▶ _COLLECTED DATA_:

..........

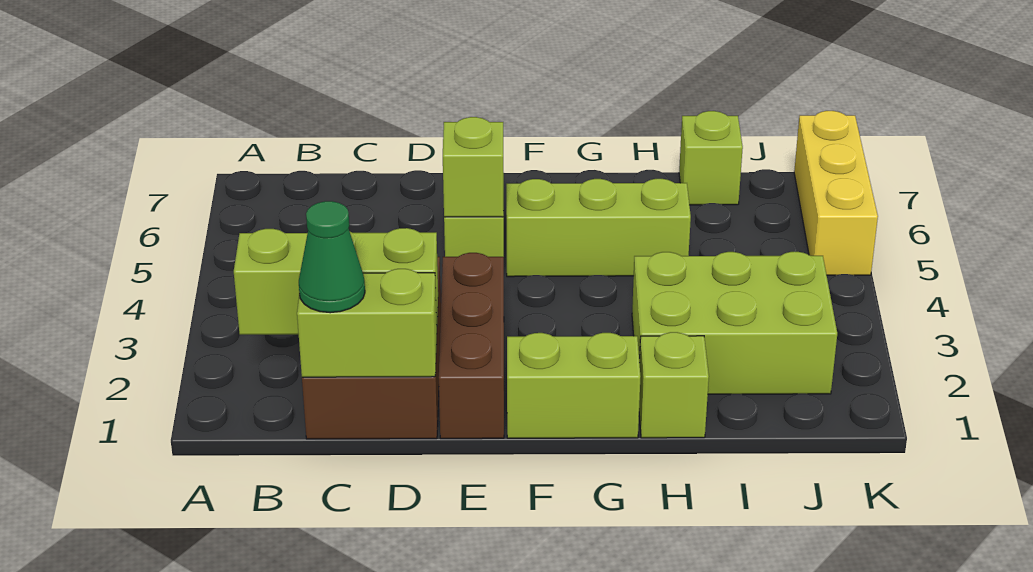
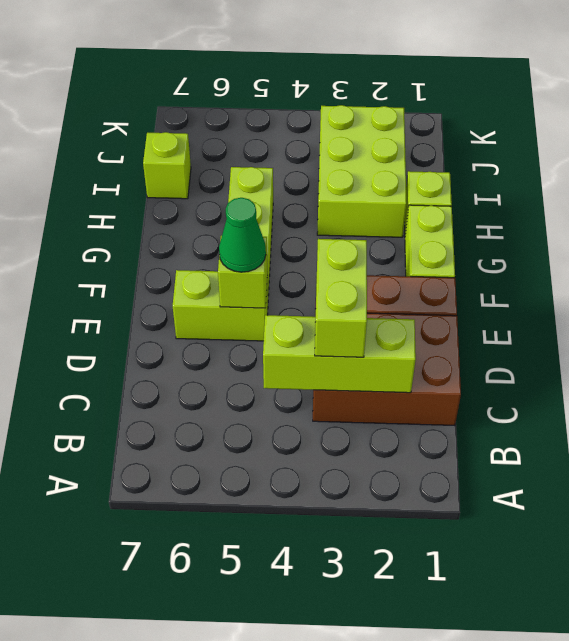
lime brick B2:D2 level 2 -> lime brick C2:C4 level 2
lime brick C1:D1 level 2 -> lime brick C3:D3 level 3
green cone C1 level 3 -> green cone E5 level 3
yellow brick K5:K7 level 1 -> none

..........

▶ _BRIEF_:
Return the lines above exactly; the images are not part of the copy.

▶ _RESULT FOR THIS TASK_:
lime brick B2:D2 level 2 -> lime brick C2:C4 level 2
lime brick C1:D1 level 2 -> lime brick C3:D3 level 3
green cone C1 level 3 -> green cone E5 level 3
yellow brick K5:K7 level 1 -> none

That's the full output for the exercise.